**INFORMATION SUPPLIED:**
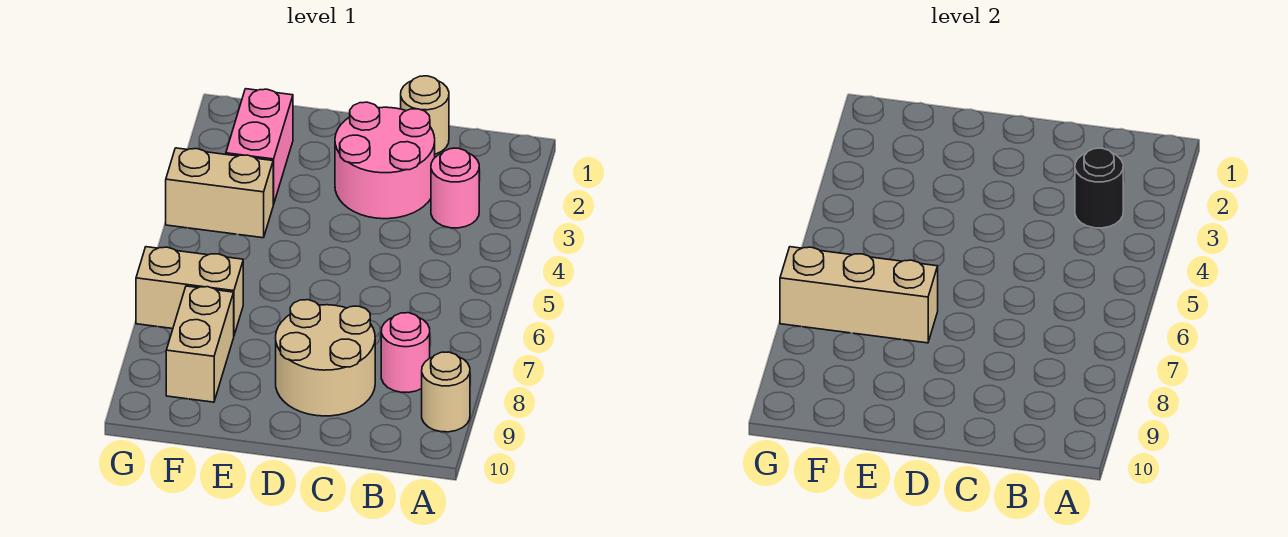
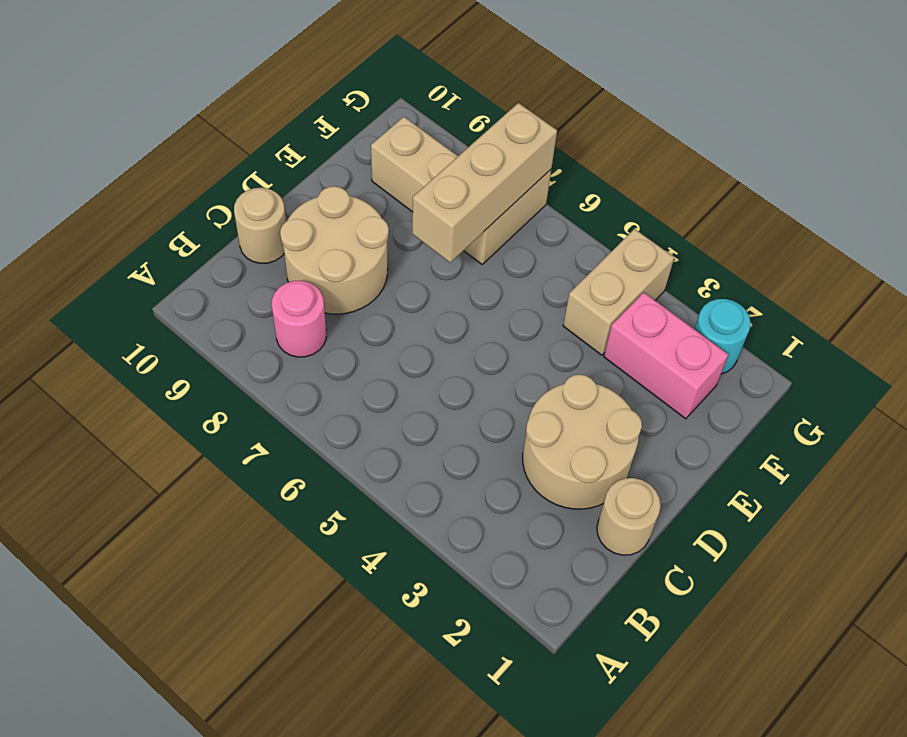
tan round brick A9 level 1 -> tan round brick C10 level 1
pink round brick B3 level 1 -> none
black round brick B3 level 2 -> none
pink round brick C2:D3 level 1 -> tan round brick C2:D3 level 1
none -> cyan round brick G2 level 1

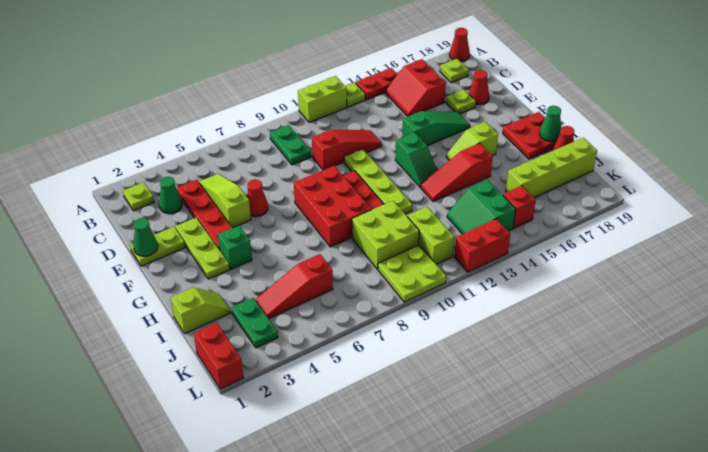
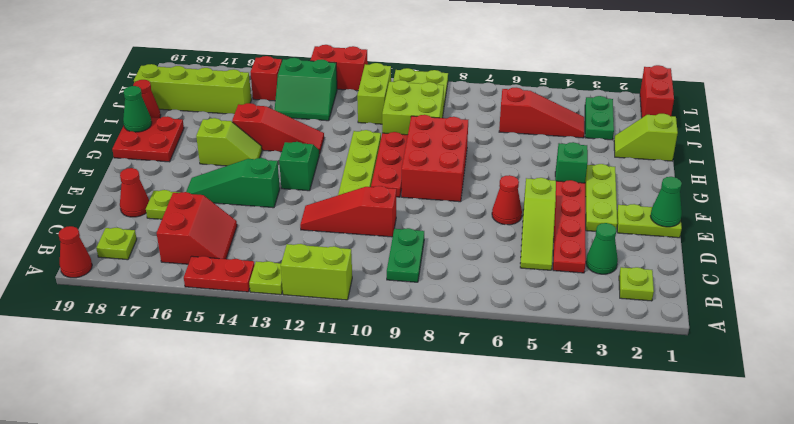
green slope J13:K14 level 1 top 14 -> green slope J13:K14 level 1 top K

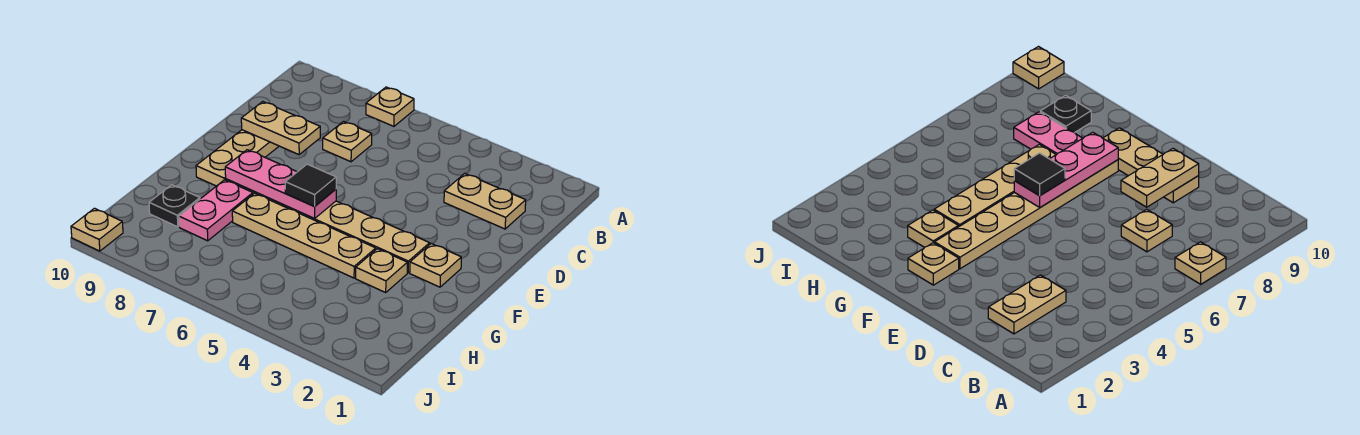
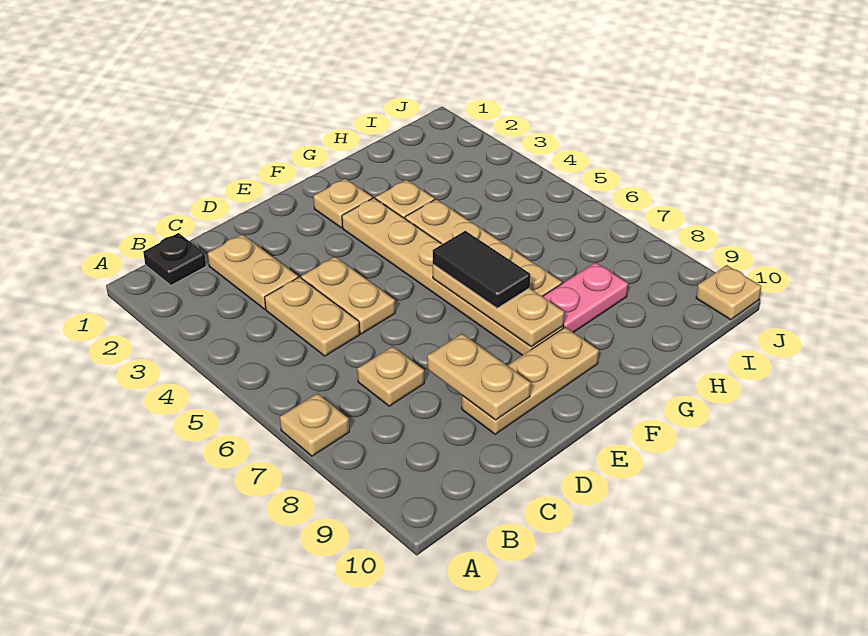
none -> tan plate C4:C5 level 1
none -> tan plate D4:D5 level 1
pink plate F6:F8 level 2 -> tan plate F6:F8 level 2
black tile F6 level 3 -> black tile F6:F7 level 3
black plate H9 level 1 -> black plate B1 level 1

**TASK REQUIREMENTS:** Copy every line where the word "pink" is present in the entries above.

**ANSWER TO THIS PROBLEM:**
pink round brick B3 level 1 -> none
pink round brick C2:D3 level 1 -> tan round brick C2:D3 level 1
pink plate F6:F8 level 2 -> tan plate F6:F8 level 2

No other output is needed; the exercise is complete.